» **HOW TO COMPLETE THIS TASK**
Before you write out the listing, remove the pictures; everything else stays exactly as it is.

» **DATASET EXCERPT**
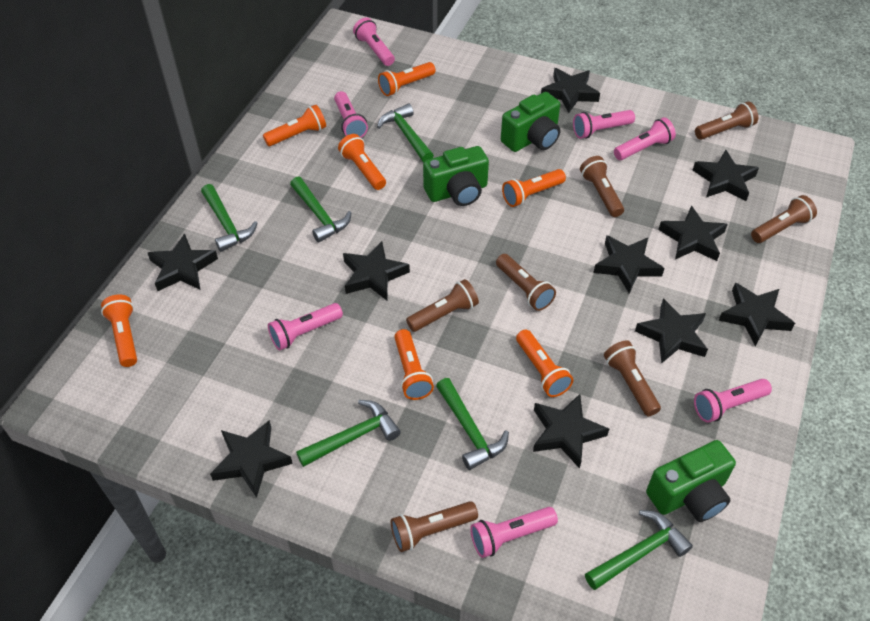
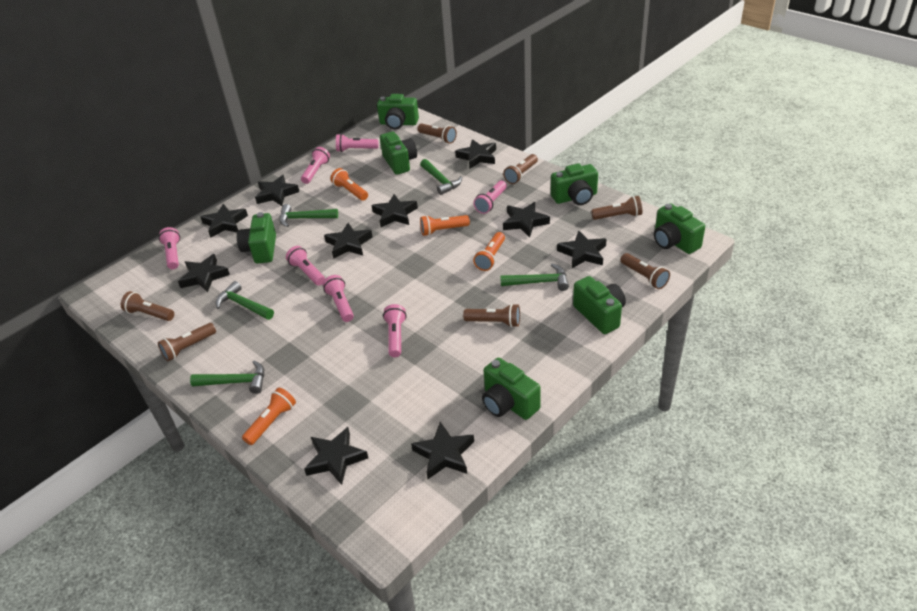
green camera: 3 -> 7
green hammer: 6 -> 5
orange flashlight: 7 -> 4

» **RESULT BELOW**
green camera: 3 -> 7
green hammer: 6 -> 5
orange flashlight: 7 -> 4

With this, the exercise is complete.